:: Task prompt ::
All of the records must be set down again word for word.

:: Supplied entries ::

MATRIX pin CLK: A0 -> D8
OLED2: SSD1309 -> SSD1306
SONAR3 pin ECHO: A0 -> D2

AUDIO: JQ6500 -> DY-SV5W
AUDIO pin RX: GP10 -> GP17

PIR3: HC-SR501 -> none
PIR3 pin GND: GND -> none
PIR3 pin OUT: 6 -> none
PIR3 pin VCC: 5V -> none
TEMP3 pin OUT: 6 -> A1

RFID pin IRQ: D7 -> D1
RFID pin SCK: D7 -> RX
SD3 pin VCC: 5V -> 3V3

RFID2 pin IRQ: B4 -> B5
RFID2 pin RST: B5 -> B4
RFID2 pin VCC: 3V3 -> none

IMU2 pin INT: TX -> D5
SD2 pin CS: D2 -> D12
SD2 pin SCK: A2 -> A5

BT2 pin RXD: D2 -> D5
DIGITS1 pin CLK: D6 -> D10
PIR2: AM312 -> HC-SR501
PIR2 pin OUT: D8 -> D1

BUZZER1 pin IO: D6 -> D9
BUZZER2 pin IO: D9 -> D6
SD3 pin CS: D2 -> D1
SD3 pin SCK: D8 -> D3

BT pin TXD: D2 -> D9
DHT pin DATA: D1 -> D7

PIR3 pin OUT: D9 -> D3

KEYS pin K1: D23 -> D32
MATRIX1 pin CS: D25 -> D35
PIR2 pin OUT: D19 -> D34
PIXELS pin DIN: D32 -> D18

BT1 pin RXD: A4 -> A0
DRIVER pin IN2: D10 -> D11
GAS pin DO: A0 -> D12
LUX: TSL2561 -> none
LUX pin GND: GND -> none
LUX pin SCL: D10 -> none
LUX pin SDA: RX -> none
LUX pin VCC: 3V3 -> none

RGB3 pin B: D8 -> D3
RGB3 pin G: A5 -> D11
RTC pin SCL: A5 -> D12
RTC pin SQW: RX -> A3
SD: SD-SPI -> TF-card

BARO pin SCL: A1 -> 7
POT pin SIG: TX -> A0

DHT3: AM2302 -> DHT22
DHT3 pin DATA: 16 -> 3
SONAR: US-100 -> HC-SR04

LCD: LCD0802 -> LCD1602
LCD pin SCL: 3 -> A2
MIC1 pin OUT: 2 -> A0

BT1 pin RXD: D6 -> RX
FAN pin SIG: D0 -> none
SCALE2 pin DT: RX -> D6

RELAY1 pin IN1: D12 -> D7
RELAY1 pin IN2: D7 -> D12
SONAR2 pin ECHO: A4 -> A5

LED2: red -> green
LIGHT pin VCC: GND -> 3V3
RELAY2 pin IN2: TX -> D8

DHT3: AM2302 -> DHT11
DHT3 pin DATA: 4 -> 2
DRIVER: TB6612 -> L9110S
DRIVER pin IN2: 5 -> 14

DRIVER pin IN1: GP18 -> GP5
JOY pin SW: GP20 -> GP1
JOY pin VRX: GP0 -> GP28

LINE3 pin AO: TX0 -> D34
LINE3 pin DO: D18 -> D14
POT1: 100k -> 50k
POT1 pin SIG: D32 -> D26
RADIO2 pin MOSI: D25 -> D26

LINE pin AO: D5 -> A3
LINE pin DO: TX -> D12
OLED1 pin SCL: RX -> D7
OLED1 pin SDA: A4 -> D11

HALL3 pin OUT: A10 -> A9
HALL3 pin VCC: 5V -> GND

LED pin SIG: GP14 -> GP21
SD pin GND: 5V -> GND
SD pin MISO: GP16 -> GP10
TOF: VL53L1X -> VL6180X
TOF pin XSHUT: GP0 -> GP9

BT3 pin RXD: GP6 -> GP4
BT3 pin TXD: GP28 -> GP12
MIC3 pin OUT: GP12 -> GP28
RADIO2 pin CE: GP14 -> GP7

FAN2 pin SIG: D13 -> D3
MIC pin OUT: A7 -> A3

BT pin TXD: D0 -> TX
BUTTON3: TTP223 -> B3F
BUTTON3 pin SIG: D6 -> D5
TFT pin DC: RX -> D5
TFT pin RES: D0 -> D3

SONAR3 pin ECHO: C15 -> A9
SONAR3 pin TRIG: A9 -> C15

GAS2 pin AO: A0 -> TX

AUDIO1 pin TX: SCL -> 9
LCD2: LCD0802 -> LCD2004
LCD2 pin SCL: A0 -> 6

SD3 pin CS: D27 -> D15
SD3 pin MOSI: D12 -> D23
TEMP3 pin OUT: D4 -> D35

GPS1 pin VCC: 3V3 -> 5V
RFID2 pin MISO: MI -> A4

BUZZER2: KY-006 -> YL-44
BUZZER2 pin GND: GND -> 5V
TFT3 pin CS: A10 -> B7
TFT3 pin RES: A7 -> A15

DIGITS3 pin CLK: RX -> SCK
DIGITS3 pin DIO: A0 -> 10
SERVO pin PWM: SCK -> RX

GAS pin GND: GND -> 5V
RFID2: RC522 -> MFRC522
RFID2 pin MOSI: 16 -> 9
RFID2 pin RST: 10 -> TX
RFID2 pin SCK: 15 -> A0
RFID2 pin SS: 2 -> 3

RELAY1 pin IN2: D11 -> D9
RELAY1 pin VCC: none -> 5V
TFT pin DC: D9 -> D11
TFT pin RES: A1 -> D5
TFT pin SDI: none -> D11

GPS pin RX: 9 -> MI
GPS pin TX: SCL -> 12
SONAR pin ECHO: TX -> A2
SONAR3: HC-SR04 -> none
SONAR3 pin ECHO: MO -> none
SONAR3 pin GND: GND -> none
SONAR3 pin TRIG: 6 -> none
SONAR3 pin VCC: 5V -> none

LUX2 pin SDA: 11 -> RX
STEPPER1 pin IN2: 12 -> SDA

:: Result of this task ::
MATRIX pin CLK: A0 -> D8
OLED2: SSD1309 -> SSD1306
SONAR3 pin ECHO: A0 -> D2

AUDIO: JQ6500 -> DY-SV5W
AUDIO pin RX: GP10 -> GP17

PIR3: HC-SR501 -> none
PIR3 pin GND: GND -> none
PIR3 pin OUT: 6 -> none
PIR3 pin VCC: 5V -> none
TEMP3 pin OUT: 6 -> A1

RFID pin IRQ: D7 -> D1
RFID pin SCK: D7 -> RX
SD3 pin VCC: 5V -> 3V3

RFID2 pin IRQ: B4 -> B5
RFID2 pin RST: B5 -> B4
RFID2 pin VCC: 3V3 -> none

IMU2 pin INT: TX -> D5
SD2 pin CS: D2 -> D12
SD2 pin SCK: A2 -> A5

BT2 pin RXD: D2 -> D5
DIGITS1 pin CLK: D6 -> D10
PIR2: AM312 -> HC-SR501
PIR2 pin OUT: D8 -> D1

BUZZER1 pin IO: D6 -> D9
BUZZER2 pin IO: D9 -> D6
SD3 pin CS: D2 -> D1
SD3 pin SCK: D8 -> D3

BT pin TXD: D2 -> D9
DHT pin DATA: D1 -> D7

PIR3 pin OUT: D9 -> D3

KEYS pin K1: D23 -> D32
MATRIX1 pin CS: D25 -> D35
PIR2 pin OUT: D19 -> D34
PIXELS pin DIN: D32 -> D18

BT1 pin RXD: A4 -> A0
DRIVER pin IN2: D10 -> D11
GAS pin DO: A0 -> D12
LUX: TSL2561 -> none
LUX pin GND: GND -> none
LUX pin SCL: D10 -> none
LUX pin SDA: RX -> none
LUX pin VCC: 3V3 -> none

RGB3 pin B: D8 -> D3
RGB3 pin G: A5 -> D11
RTC pin SCL: A5 -> D12
RTC pin SQW: RX -> A3
SD: SD-SPI -> TF-card

BARO pin SCL: A1 -> 7
POT pin SIG: TX -> A0

DHT3: AM2302 -> DHT22
DHT3 pin DATA: 16 -> 3
SONAR: US-100 -> HC-SR04

LCD: LCD0802 -> LCD1602
LCD pin SCL: 3 -> A2
MIC1 pin OUT: 2 -> A0

BT1 pin RXD: D6 -> RX
FAN pin SIG: D0 -> none
SCALE2 pin DT: RX -> D6

RELAY1 pin IN1: D12 -> D7
RELAY1 pin IN2: D7 -> D12
SONAR2 pin ECHO: A4 -> A5

LED2: red -> green
LIGHT pin VCC: GND -> 3V3
RELAY2 pin IN2: TX -> D8

DHT3: AM2302 -> DHT11
DHT3 pin DATA: 4 -> 2
DRIVER: TB6612 -> L9110S
DRIVER pin IN2: 5 -> 14

DRIVER pin IN1: GP18 -> GP5
JOY pin SW: GP20 -> GP1
JOY pin VRX: GP0 -> GP28

LINE3 pin AO: TX0 -> D34
LINE3 pin DO: D18 -> D14
POT1: 100k -> 50k
POT1 pin SIG: D32 -> D26
RADIO2 pin MOSI: D25 -> D26

LINE pin AO: D5 -> A3
LINE pin DO: TX -> D12
OLED1 pin SCL: RX -> D7
OLED1 pin SDA: A4 -> D11

HALL3 pin OUT: A10 -> A9
HALL3 pin VCC: 5V -> GND

LED pin SIG: GP14 -> GP21
SD pin GND: 5V -> GND
SD pin MISO: GP16 -> GP10
TOF: VL53L1X -> VL6180X
TOF pin XSHUT: GP0 -> GP9

BT3 pin RXD: GP6 -> GP4
BT3 pin TXD: GP28 -> GP12
MIC3 pin OUT: GP12 -> GP28
RADIO2 pin CE: GP14 -> GP7

FAN2 pin SIG: D13 -> D3
MIC pin OUT: A7 -> A3

BT pin TXD: D0 -> TX
BUTTON3: TTP223 -> B3F
BUTTON3 pin SIG: D6 -> D5
TFT pin DC: RX -> D5
TFT pin RES: D0 -> D3

SONAR3 pin ECHO: C15 -> A9
SONAR3 pin TRIG: A9 -> C15

GAS2 pin AO: A0 -> TX

AUDIO1 pin TX: SCL -> 9
LCD2: LCD0802 -> LCD2004
LCD2 pin SCL: A0 -> 6

SD3 pin CS: D27 -> D15
SD3 pin MOSI: D12 -> D23
TEMP3 pin OUT: D4 -> D35

GPS1 pin VCC: 3V3 -> 5V
RFID2 pin MISO: MI -> A4

BUZZER2: KY-006 -> YL-44
BUZZER2 pin GND: GND -> 5V
TFT3 pin CS: A10 -> B7
TFT3 pin RES: A7 -> A15

DIGITS3 pin CLK: RX -> SCK
DIGITS3 pin DIO: A0 -> 10
SERVO pin PWM: SCK -> RX

GAS pin GND: GND -> 5V
RFID2: RC522 -> MFRC522
RFID2 pin MOSI: 16 -> 9
RFID2 pin RST: 10 -> TX
RFID2 pin SCK: 15 -> A0
RFID2 pin SS: 2 -> 3

RELAY1 pin IN2: D11 -> D9
RELAY1 pin VCC: none -> 5V
TFT pin DC: D9 -> D11
TFT pin RES: A1 -> D5
TFT pin SDI: none -> D11

GPS pin RX: 9 -> MI
GPS pin TX: SCL -> 12
SONAR pin ECHO: TX -> A2
SONAR3: HC-SR04 -> none
SONAR3 pin ECHO: MO -> none
SONAR3 pin GND: GND -> none
SONAR3 pin TRIG: 6 -> none
SONAR3 pin VCC: 5V -> none

LUX2 pin SDA: 11 -> RX
STEPPER1 pin IN2: 12 -> SDA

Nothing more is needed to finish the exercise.